* _WHAT IS REQUIRED_:
An exact restatement of the records below is expected.

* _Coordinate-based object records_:
- Opening Delimiter -

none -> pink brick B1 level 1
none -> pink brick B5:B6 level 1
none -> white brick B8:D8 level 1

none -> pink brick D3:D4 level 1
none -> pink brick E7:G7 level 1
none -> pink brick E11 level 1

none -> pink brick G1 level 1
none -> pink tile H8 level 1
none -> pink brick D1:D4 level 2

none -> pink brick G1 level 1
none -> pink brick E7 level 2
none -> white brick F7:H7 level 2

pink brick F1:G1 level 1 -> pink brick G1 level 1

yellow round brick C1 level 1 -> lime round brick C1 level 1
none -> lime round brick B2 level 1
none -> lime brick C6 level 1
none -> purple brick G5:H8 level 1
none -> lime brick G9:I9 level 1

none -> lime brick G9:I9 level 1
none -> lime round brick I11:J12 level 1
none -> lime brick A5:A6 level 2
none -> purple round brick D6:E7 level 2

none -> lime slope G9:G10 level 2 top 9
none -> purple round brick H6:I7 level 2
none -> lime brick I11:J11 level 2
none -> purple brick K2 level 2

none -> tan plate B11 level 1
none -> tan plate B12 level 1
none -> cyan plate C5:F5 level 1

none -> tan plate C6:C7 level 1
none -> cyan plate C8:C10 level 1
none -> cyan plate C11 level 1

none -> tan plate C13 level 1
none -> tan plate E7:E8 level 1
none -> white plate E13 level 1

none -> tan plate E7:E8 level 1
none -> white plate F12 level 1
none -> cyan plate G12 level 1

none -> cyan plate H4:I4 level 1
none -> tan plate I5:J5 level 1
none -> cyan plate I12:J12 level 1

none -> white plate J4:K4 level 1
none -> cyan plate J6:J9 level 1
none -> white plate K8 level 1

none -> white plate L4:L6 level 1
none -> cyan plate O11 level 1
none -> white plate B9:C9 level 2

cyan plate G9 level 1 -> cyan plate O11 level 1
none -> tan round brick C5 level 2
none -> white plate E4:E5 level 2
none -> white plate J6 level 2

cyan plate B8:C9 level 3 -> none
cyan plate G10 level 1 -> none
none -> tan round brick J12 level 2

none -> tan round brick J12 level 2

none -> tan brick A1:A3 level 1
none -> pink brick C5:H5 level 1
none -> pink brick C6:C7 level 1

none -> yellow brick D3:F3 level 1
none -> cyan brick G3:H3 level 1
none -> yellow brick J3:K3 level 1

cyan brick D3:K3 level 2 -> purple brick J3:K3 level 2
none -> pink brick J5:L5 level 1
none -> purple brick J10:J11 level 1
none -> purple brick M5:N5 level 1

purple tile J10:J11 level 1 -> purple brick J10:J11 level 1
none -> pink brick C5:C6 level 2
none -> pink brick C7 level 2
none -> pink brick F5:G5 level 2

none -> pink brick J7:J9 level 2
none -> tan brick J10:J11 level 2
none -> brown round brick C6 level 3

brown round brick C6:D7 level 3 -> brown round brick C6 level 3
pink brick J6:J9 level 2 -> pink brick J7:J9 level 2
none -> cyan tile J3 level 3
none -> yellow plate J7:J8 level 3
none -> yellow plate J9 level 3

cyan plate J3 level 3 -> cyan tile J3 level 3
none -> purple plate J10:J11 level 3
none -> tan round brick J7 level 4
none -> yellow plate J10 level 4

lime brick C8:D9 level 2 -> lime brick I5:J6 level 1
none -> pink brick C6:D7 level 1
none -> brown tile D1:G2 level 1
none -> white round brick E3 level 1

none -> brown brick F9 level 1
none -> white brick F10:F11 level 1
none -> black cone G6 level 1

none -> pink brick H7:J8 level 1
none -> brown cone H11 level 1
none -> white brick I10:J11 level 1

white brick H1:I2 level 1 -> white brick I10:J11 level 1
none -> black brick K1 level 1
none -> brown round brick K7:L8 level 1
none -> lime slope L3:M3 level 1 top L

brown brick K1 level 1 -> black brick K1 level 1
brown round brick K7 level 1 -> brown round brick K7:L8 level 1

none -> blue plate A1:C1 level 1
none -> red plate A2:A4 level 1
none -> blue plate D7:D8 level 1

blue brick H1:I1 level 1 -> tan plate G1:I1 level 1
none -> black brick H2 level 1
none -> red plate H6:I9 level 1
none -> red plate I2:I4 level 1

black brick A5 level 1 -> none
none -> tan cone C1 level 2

- Closing Delimiter -

* _SOLUTION_:
none -> pink brick B1 level 1
none -> pink brick B5:B6 level 1
none -> white brick B8:D8 level 1

none -> pink brick D3:D4 level 1
none -> pink brick E7:G7 level 1
none -> pink brick E11 level 1

none -> pink brick G1 level 1
none -> pink tile H8 level 1
none -> pink brick D1:D4 level 2

none -> pink brick G1 level 1
none -> pink brick E7 level 2
none -> white brick F7:H7 level 2

pink brick F1:G1 level 1 -> pink brick G1 level 1

yellow round brick C1 level 1 -> lime round brick C1 level 1
none -> lime round brick B2 level 1
none -> lime brick C6 level 1
none -> purple brick G5:H8 level 1
none -> lime brick G9:I9 level 1

none -> lime brick G9:I9 level 1
none -> lime round brick I11:J12 level 1
none -> lime brick A5:A6 level 2
none -> purple round brick D6:E7 level 2

none -> lime slope G9:G10 level 2 top 9
none -> purple round brick H6:I7 level 2
none -> lime brick I11:J11 level 2
none -> purple brick K2 level 2

none -> tan plate B11 level 1
none -> tan plate B12 level 1
none -> cyan plate C5:F5 level 1

none -> tan plate C6:C7 level 1
none -> cyan plate C8:C10 level 1
none -> cyan plate C11 level 1

none -> tan plate C13 level 1
none -> tan plate E7:E8 level 1
none -> white plate E13 level 1

none -> tan plate E7:E8 level 1
none -> white plate F12 level 1
none -> cyan plate G12 level 1

none -> cyan plate H4:I4 level 1
none -> tan plate I5:J5 level 1
none -> cyan plate I12:J12 level 1

none -> white plate J4:K4 level 1
none -> cyan plate J6:J9 level 1
none -> white plate K8 level 1

none -> white plate L4:L6 level 1
none -> cyan plate O11 level 1
none -> white plate B9:C9 level 2

cyan plate G9 level 1 -> cyan plate O11 level 1
none -> tan round brick C5 level 2
none -> white plate E4:E5 level 2
none -> white plate J6 level 2

cyan plate B8:C9 level 3 -> none
cyan plate G10 level 1 -> none
none -> tan round brick J12 level 2

none -> tan round brick J12 level 2

none -> tan brick A1:A3 level 1
none -> pink brick C5:H5 level 1
none -> pink brick C6:C7 level 1

none -> yellow brick D3:F3 level 1
none -> cyan brick G3:H3 level 1
none -> yellow brick J3:K3 level 1

cyan brick D3:K3 level 2 -> purple brick J3:K3 level 2
none -> pink brick J5:L5 level 1
none -> purple brick J10:J11 level 1
none -> purple brick M5:N5 level 1

purple tile J10:J11 level 1 -> purple brick J10:J11 level 1
none -> pink brick C5:C6 level 2
none -> pink brick C7 level 2
none -> pink brick F5:G5 level 2

none -> pink brick J7:J9 level 2
none -> tan brick J10:J11 level 2
none -> brown round brick C6 level 3

brown round brick C6:D7 level 3 -> brown round brick C6 level 3
pink brick J6:J9 level 2 -> pink brick J7:J9 level 2
none -> cyan tile J3 level 3
none -> yellow plate J7:J8 level 3
none -> yellow plate J9 level 3

cyan plate J3 level 3 -> cyan tile J3 level 3
none -> purple plate J10:J11 level 3
none -> tan round brick J7 level 4
none -> yellow plate J10 level 4

lime brick C8:D9 level 2 -> lime brick I5:J6 level 1
none -> pink brick C6:D7 level 1
none -> brown tile D1:G2 level 1
none -> white round brick E3 level 1

none -> brown brick F9 level 1
none -> white brick F10:F11 level 1
none -> black cone G6 level 1

none -> pink brick H7:J8 level 1
none -> brown cone H11 level 1
none -> white brick I10:J11 level 1

white brick H1:I2 level 1 -> white brick I10:J11 level 1
none -> black brick K1 level 1
none -> brown round brick K7:L8 level 1
none -> lime slope L3:M3 level 1 top L

brown brick K1 level 1 -> black brick K1 level 1
brown round brick K7 level 1 -> brown round brick K7:L8 level 1

none -> blue plate A1:C1 level 1
none -> red plate A2:A4 level 1
none -> blue plate D7:D8 level 1

blue brick H1:I1 level 1 -> tan plate G1:I1 level 1
none -> black brick H2 level 1
none -> red plate H6:I9 level 1
none -> red plate I2:I4 level 1

black brick A5 level 1 -> none
none -> tan cone C1 level 2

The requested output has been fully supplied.